**What to do**
Locate each line in the entries below that contains the string "none", and copy every such line in full. Case counts when matching.

**Dataset excerpt**
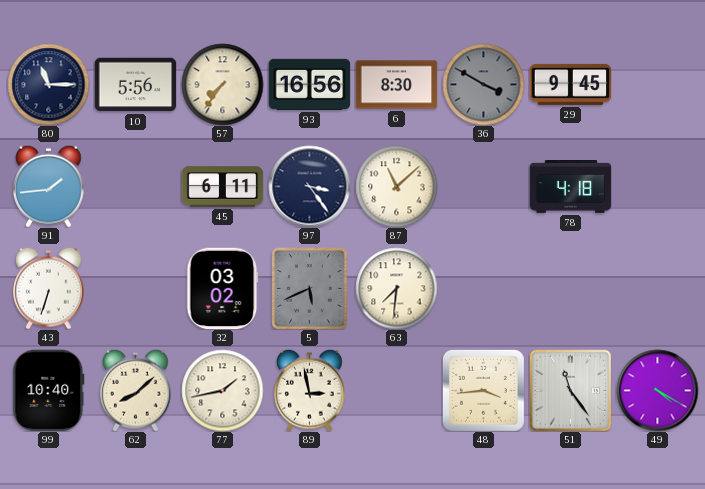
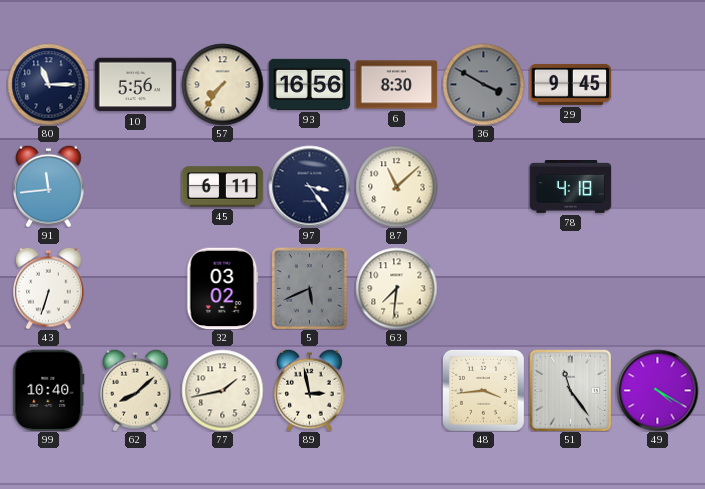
91: 1:44 -> 11:44
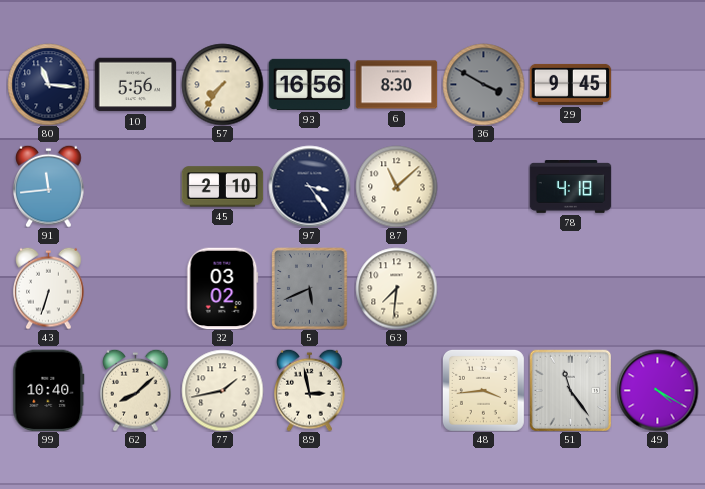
80: 11:15 -> 11:16
45: 6:11 -> 2:10
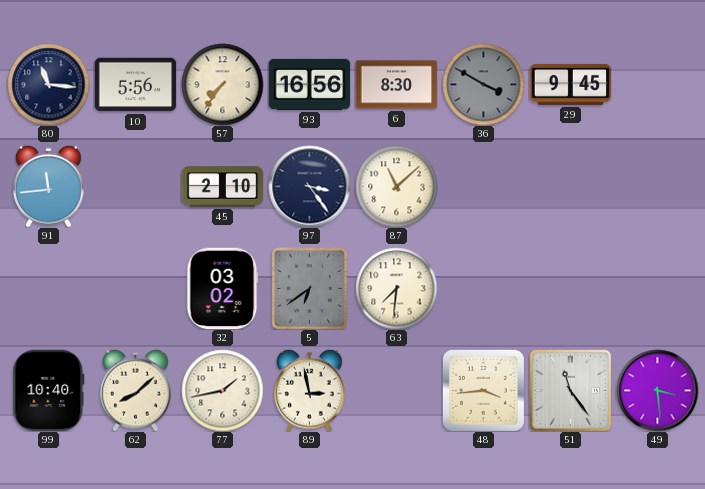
78: 4:18 -> none
43: 6:33 -> none
5: 5:41 -> 6:39
49: 4:20 -> 3:29
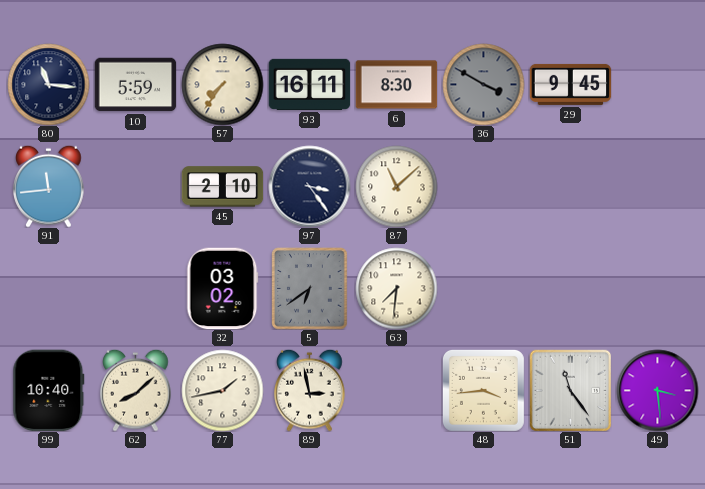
10: 5:56 -> 5:59
93: 16:56 -> 16:11
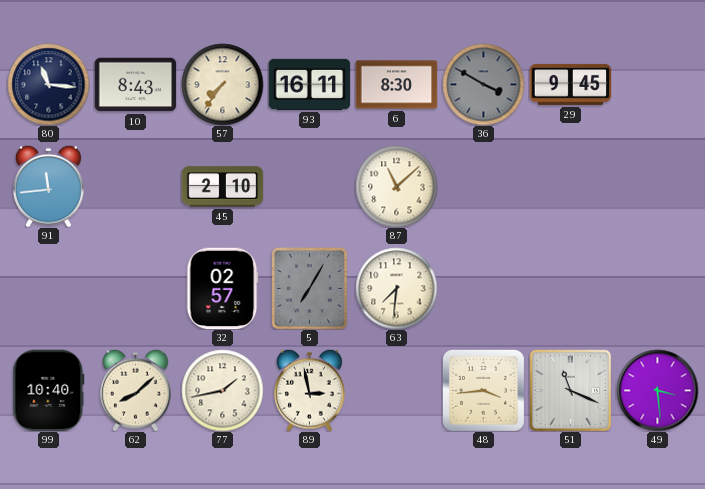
10: 5:59 -> 8:43
97: 3:24 -> none
32: 03:02 -> 02:57
5: 6:39 -> 7:05
51: 11:24 -> 11:19
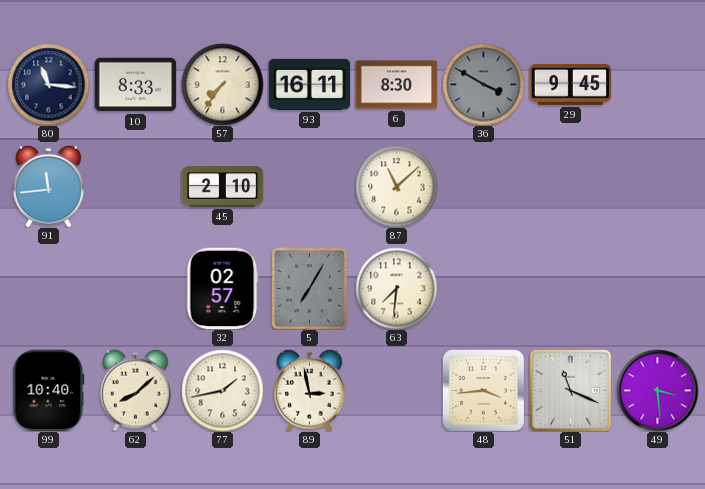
10: 8:43 -> 8:33
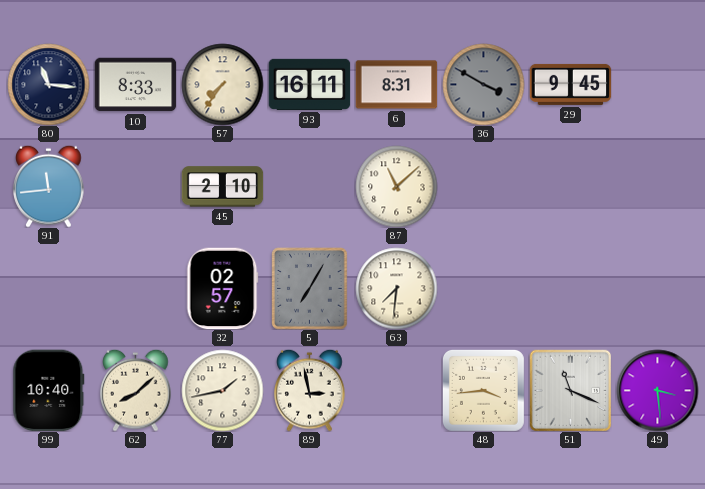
6: 8:30 -> 8:31
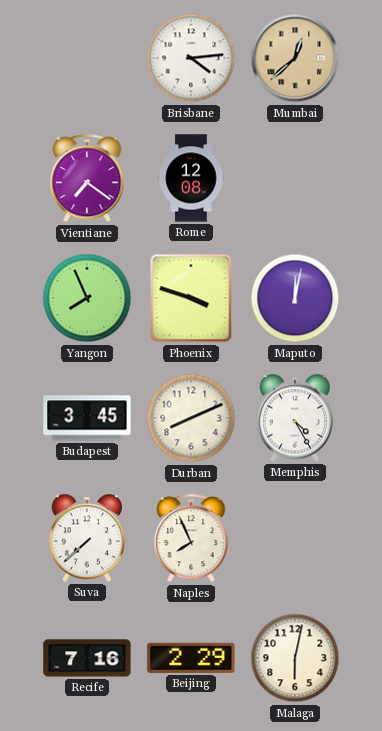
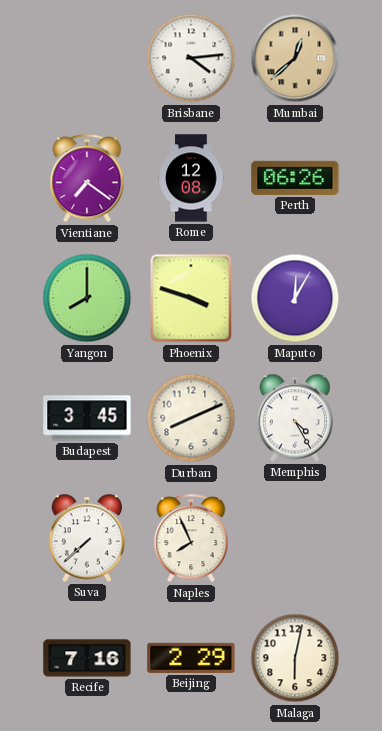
Perth: none -> 06:26
Yangon: 7:56 -> 8:00
Maputo: 12:02 -> 12:05
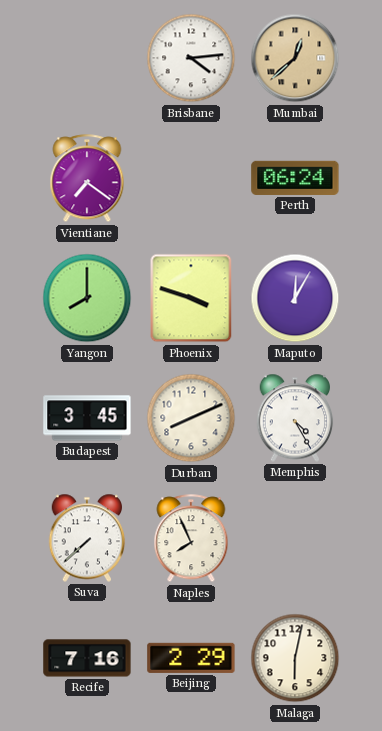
Rome: 12:08 -> none
Perth: 06:26 -> 06:24
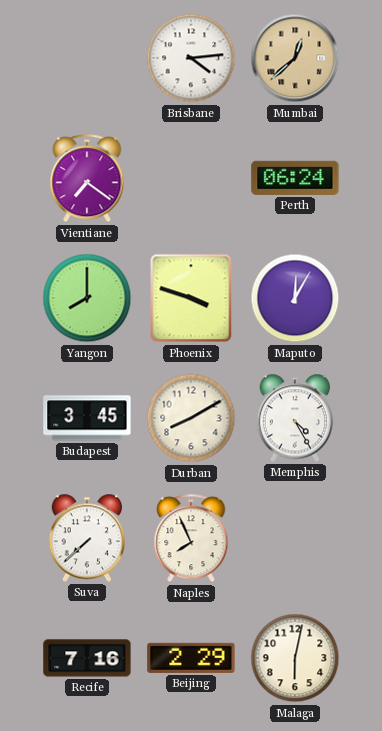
Durban: 8:11 -> 8:10
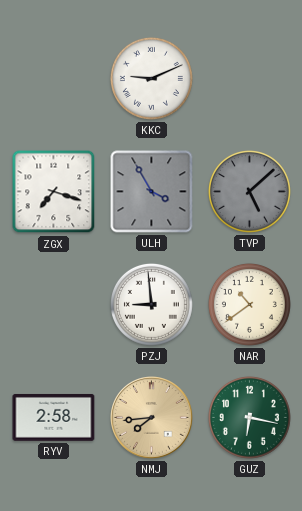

**Full output**
78: 4:18 -> none
43: 6:33 -> none
97: 3:24 -> none
Perth: none -> 06:26
Rome: 12:08 -> none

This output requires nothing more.